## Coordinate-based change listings
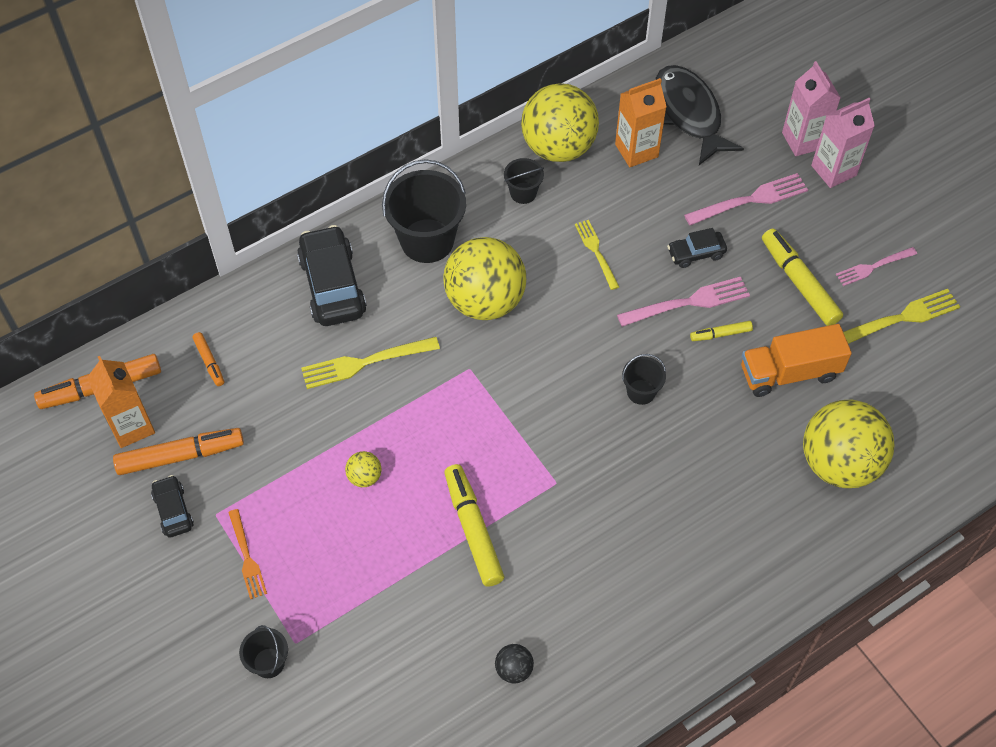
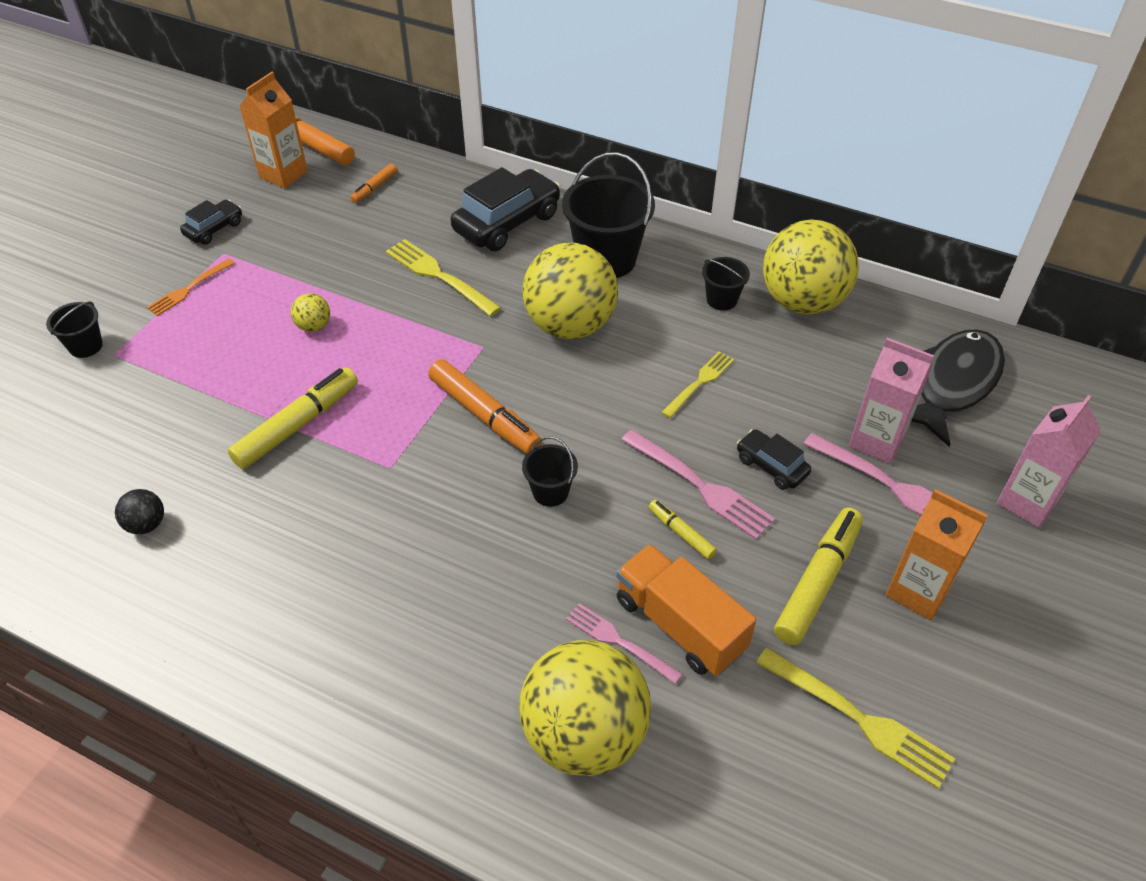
camera: 60 degrees right, 10 degrees down
(180, 456) = (270, 211): orange marker -> orange marker (484, 415)
(636, 150) = (859, 361): orange carton -> orange carton (918, 591)
(833, 170) = (1015, 551): pink carton -> pink carton (877, 441)
(873, 267) = (911, 654): pink fork -> pink fork (619, 642)

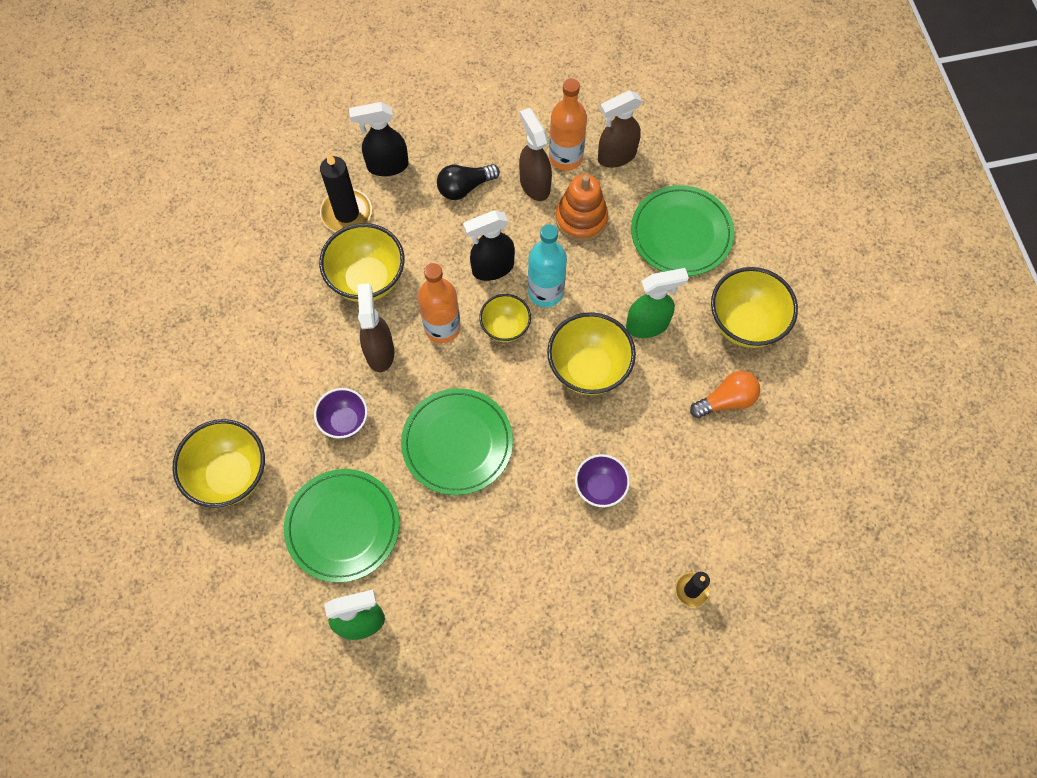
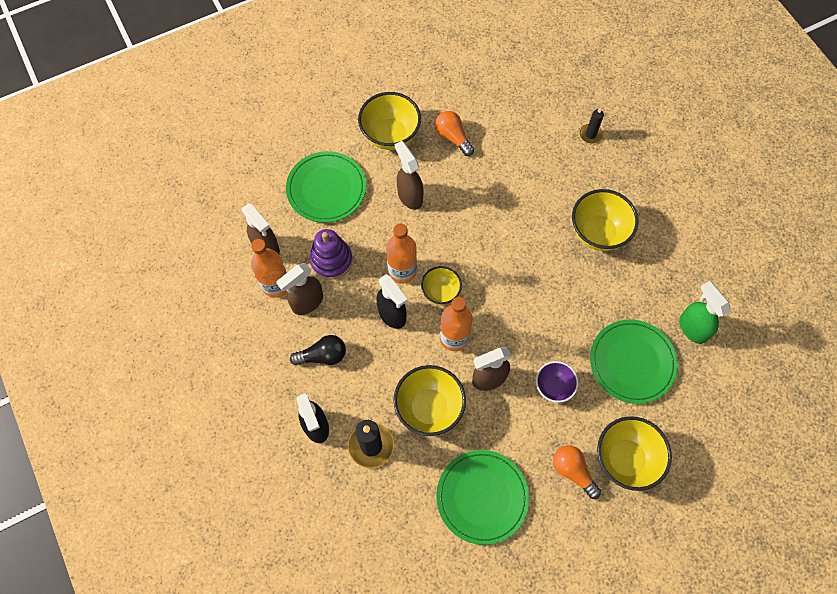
camera: 105 degrees left, 0 degrees up
(240, 411) = (573, 471): none -> orange light bulb
(457, 443) = (542, 301): green plate -> green plate (482, 497)
(465, 187) = (323, 356): black light bulb -> black light bulb turned 60 degrees counterclockwise
(545, 292) = (402, 271): turquoise bottle -> orange bottle
(581, 219) = (331, 260): orange stacking toy -> purple stacking toy
(588, 369) = (456, 227): yellow bowl -> yellow bowl (598, 233)
(600, 487) = (542, 201): purple bowl -> none
(648, 325) = (409, 196): green spray bottle -> brown spray bottle

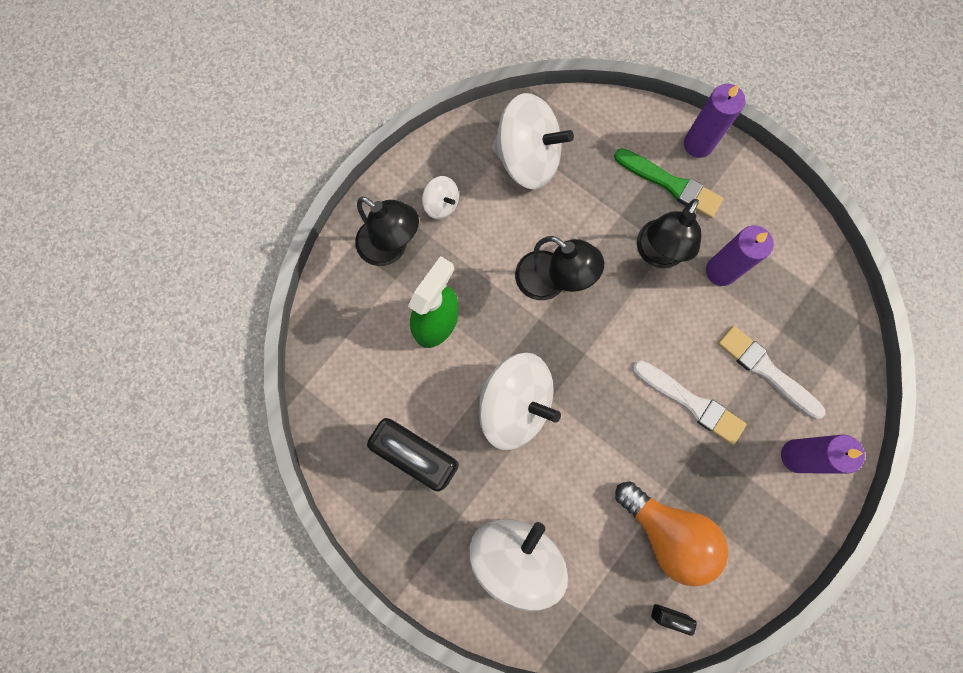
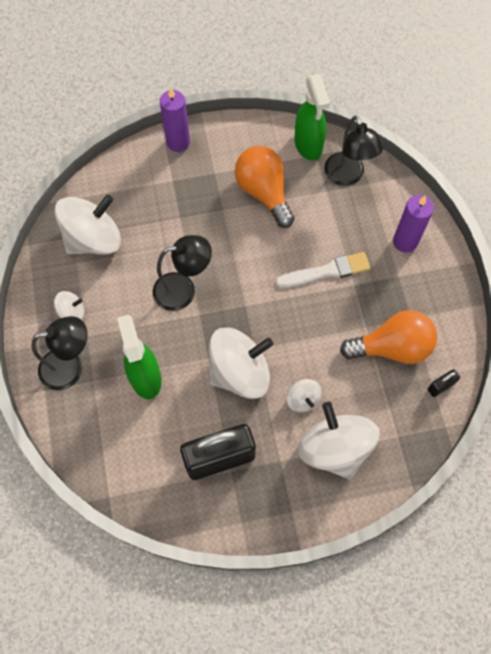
camera: 50 degrees left, 10 degrees down
(538, 487) = (303, 399): none -> white spinning top
(656, 254) = (222, 217): black lamp -> black lamp (347, 176)
(670, 184) = (187, 176): green brush -> none
(721, 271) = (264, 192): purple candle -> orange light bulb
(767, 371) = (343, 217): white brush -> none
(815, 270) = (308, 145): none -> green spray bottle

## WHAT IS BEING ASKED
Apart from the images, the entries above must be returned without alteration.

## REPLY
camera: 60 degrees right, 10 degrees down
(180, 456) = (270, 211): orange marker -> orange marker (484, 415)
(636, 150) = (859, 361): orange carton -> orange carton (918, 591)
(833, 170) = (1015, 551): pink carton -> pink carton (877, 441)
(873, 267) = (911, 654): pink fork -> pink fork (619, 642)

camera: 105 degrees left, 0 degrees up
(240, 411) = (573, 471): none -> orange light bulb
(457, 443) = (542, 301): green plate -> green plate (482, 497)
(465, 187) = (323, 356): black light bulb -> black light bulb turned 60 degrees counterclockwise
(545, 292) = (402, 271): turquoise bottle -> orange bottle
(581, 219) = (331, 260): orange stacking toy -> purple stacking toy
(588, 369) = (456, 227): yellow bowl -> yellow bowl (598, 233)
(600, 487) = (542, 201): purple bowl -> none
(648, 325) = (409, 196): green spray bottle -> brown spray bottle

camera: 50 degrees left, 10 degrees down
(538, 487) = (303, 399): none -> white spinning top
(656, 254) = (222, 217): black lamp -> black lamp (347, 176)
(670, 184) = (187, 176): green brush -> none
(721, 271) = (264, 192): purple candle -> orange light bulb
(767, 371) = (343, 217): white brush -> none
(815, 270) = (308, 145): none -> green spray bottle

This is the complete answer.